Point-based object detection data
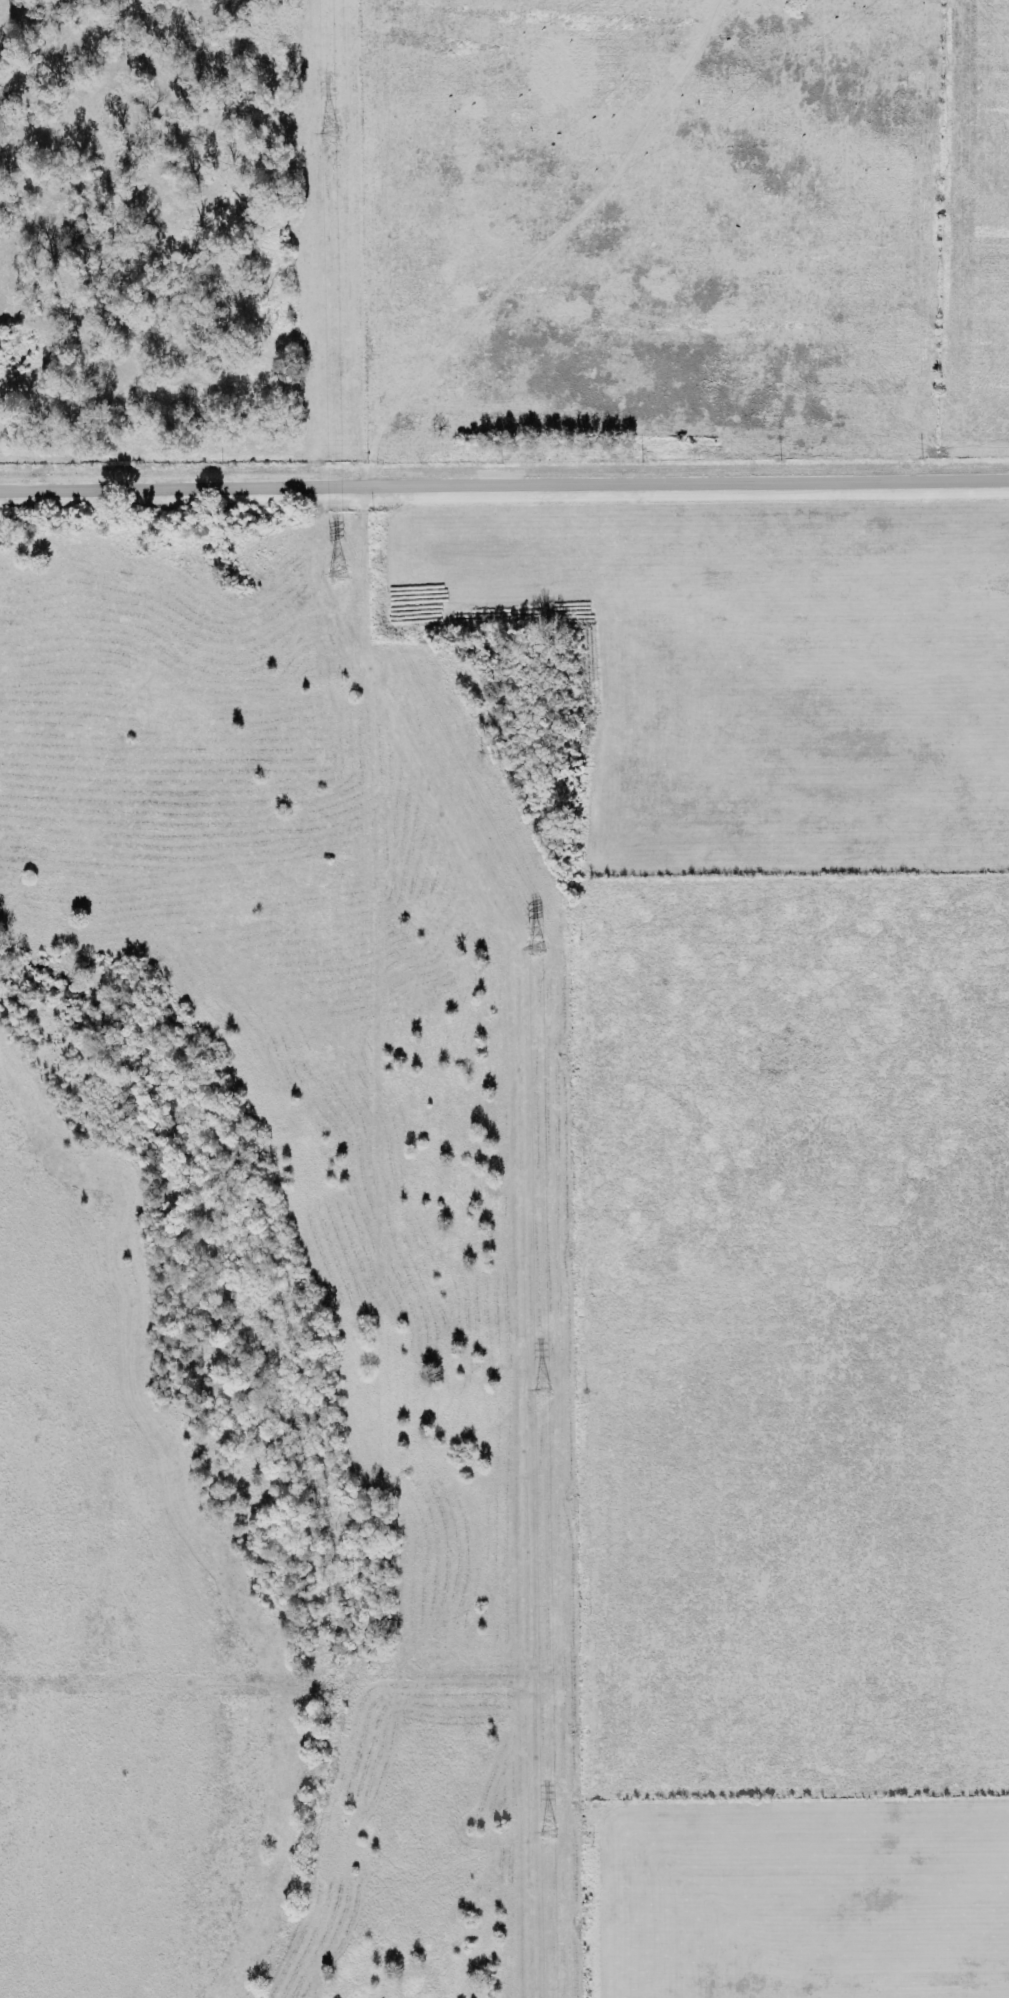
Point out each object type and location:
power tower: (328, 131)
road: (504, 483)
power tower: (338, 580)
power tower: (537, 945)
power tower: (540, 1387)
power tower: (549, 1833)

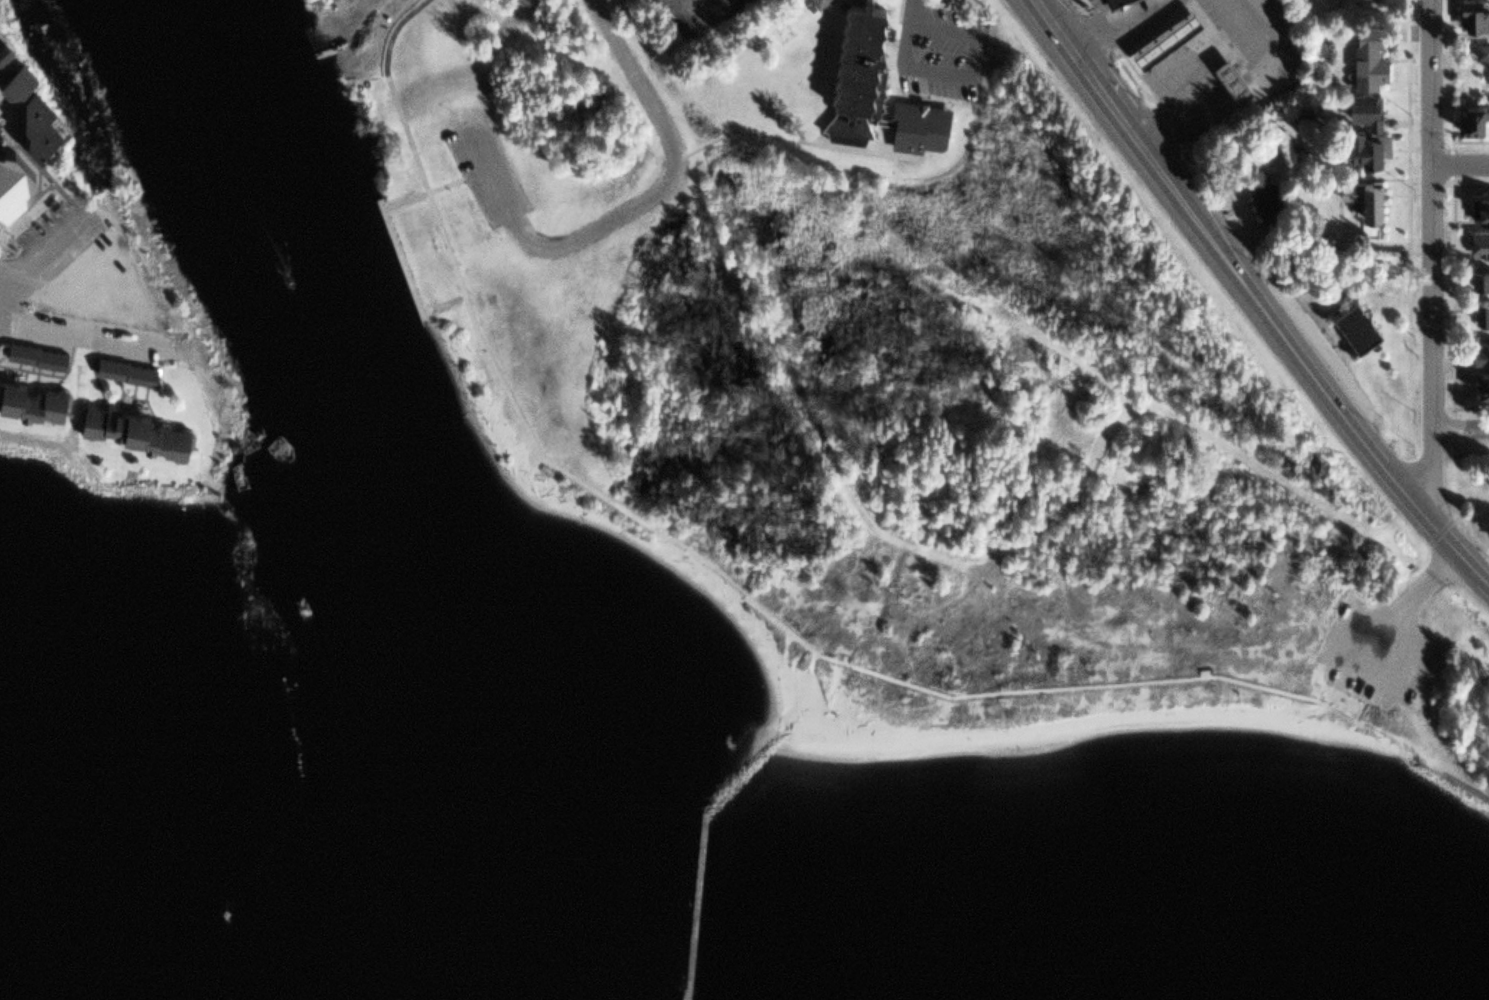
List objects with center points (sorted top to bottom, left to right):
building: (1115, 1)
building: (819, 2)
building: (1473, 13)
building: (1167, 35)
road: (909, 56)
building: (1369, 56)
building: (857, 72)
building: (1233, 76)
building: (18, 80)
building: (1473, 116)
building: (39, 123)
building: (1366, 129)
road: (1460, 165)
parking lot: (484, 167)
building: (13, 180)
building: (1365, 195)
building: (1265, 198)
building: (1480, 206)
road: (637, 207)
road: (392, 228)
building: (1479, 240)
road: (1431, 254)
building: (1480, 276)
road: (1, 279)
road: (1255, 300)
building: (1482, 313)
building: (1357, 323)
building: (1481, 352)
building: (36, 354)
building: (125, 369)
river: (321, 370)
building: (1483, 382)
road: (502, 385)
building: (32, 397)
building: (135, 429)
road: (1460, 429)
park: (818, 449)
road: (1399, 609)
parking lot: (1375, 649)
road: (1064, 682)
road: (1343, 692)
road: (1400, 745)
road: (707, 806)

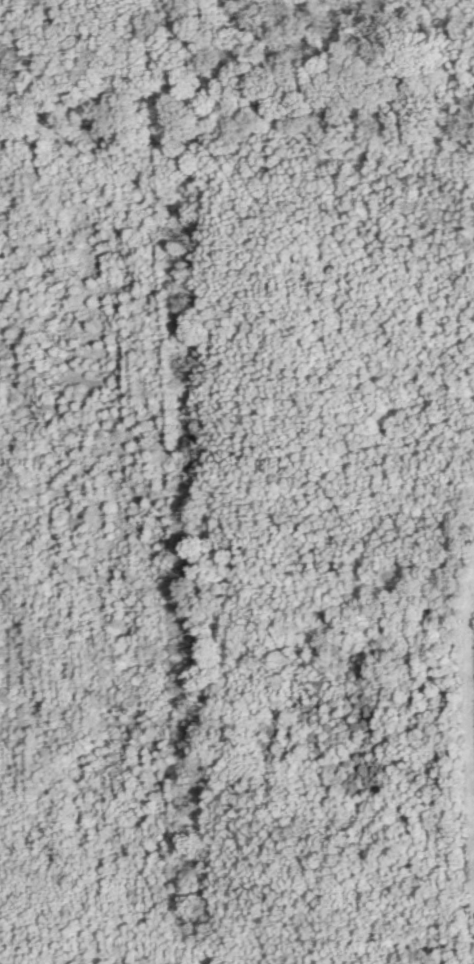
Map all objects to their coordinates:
park: (237, 482)

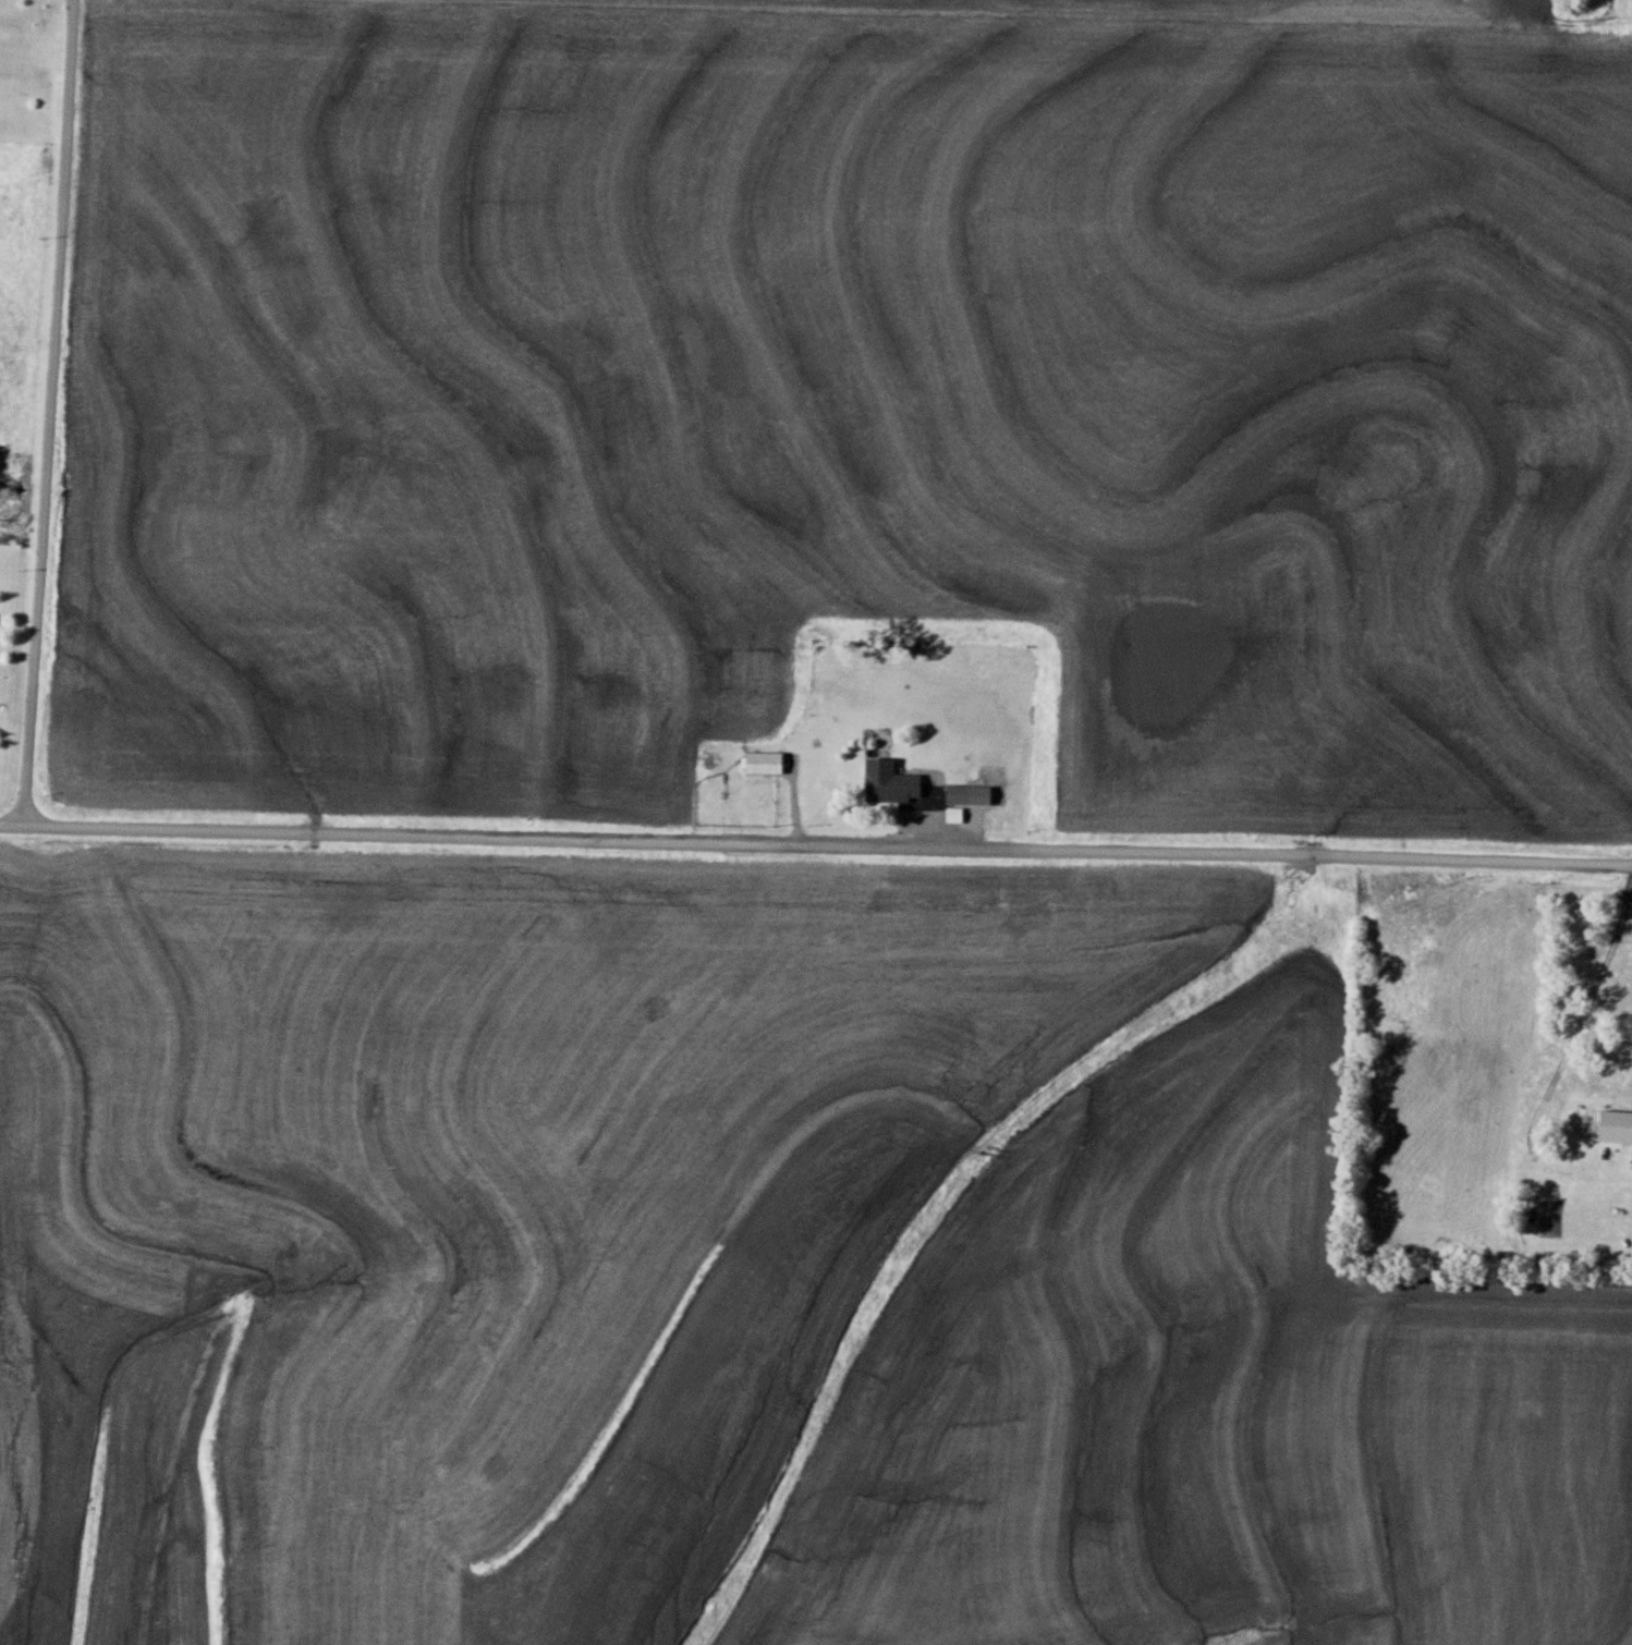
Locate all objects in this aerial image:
road: (51, 415)
building: (765, 763)
building: (889, 785)
building: (954, 815)
road: (815, 847)
building: (1615, 1127)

What the task asks: Retype all of the entries exactly as written, leaving out any images.

Output below:
Point out each object type and location:
power tower: (328, 131)
road: (504, 483)
power tower: (338, 580)
power tower: (537, 945)
power tower: (540, 1387)
power tower: (549, 1833)

List objects with center points (sorted top to bottom, left to right):
building: (1115, 1)
building: (819, 2)
building: (1473, 13)
building: (1167, 35)
road: (909, 56)
building: (1369, 56)
building: (857, 72)
building: (1233, 76)
building: (18, 80)
building: (1473, 116)
building: (39, 123)
building: (1366, 129)
road: (1460, 165)
parking lot: (484, 167)
building: (13, 180)
building: (1365, 195)
building: (1265, 198)
building: (1480, 206)
road: (637, 207)
road: (392, 228)
building: (1479, 240)
road: (1431, 254)
building: (1480, 276)
road: (1, 279)
road: (1255, 300)
building: (1482, 313)
building: (1357, 323)
building: (1481, 352)
building: (36, 354)
building: (125, 369)
river: (321, 370)
building: (1483, 382)
road: (502, 385)
building: (32, 397)
building: (135, 429)
road: (1460, 429)
park: (818, 449)
road: (1399, 609)
parking lot: (1375, 649)
road: (1064, 682)
road: (1343, 692)
road: (1400, 745)
road: (707, 806)

Map all objects to their coordinates:
park: (237, 482)

Locate all objects in this aerial image:
road: (51, 415)
building: (765, 763)
building: (889, 785)
building: (954, 815)
road: (815, 847)
building: (1615, 1127)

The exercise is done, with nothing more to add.